Instructions to follow >> Search each line of the data for the word "blue"; copy every line where it is found.

Task data >>
Start of Block

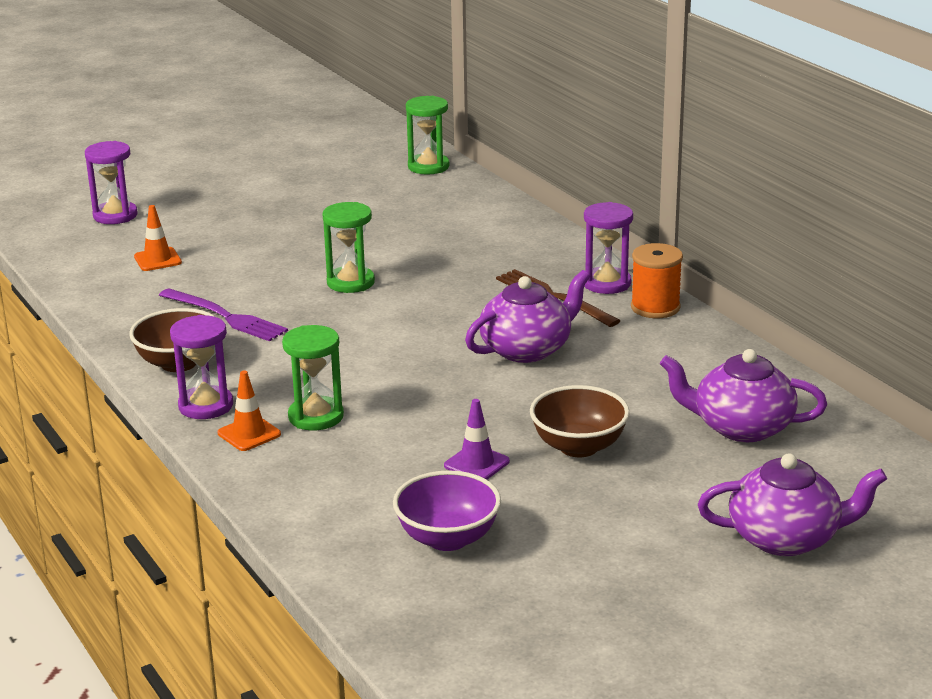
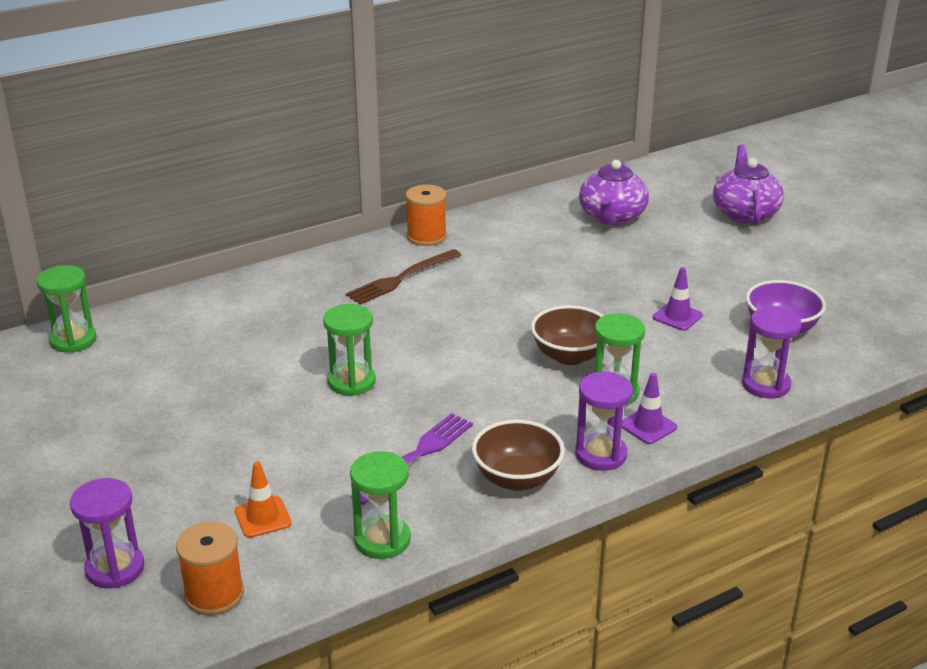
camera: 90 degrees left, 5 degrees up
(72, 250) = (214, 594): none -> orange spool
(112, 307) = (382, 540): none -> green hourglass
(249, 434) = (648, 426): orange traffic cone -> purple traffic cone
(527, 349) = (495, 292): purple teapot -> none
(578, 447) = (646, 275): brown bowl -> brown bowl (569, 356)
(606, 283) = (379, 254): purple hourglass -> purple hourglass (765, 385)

End of Block
Start of Block

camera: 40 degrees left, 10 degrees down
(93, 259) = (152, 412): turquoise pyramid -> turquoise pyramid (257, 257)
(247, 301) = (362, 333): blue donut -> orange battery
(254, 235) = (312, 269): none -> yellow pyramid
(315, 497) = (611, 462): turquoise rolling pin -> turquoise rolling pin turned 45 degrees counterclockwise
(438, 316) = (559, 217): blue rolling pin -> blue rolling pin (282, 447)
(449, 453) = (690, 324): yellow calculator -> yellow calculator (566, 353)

End of Block

Response below >>
(247, 301) = (362, 333): blue donut -> orange battery
(438, 316) = (559, 217): blue rolling pin -> blue rolling pin (282, 447)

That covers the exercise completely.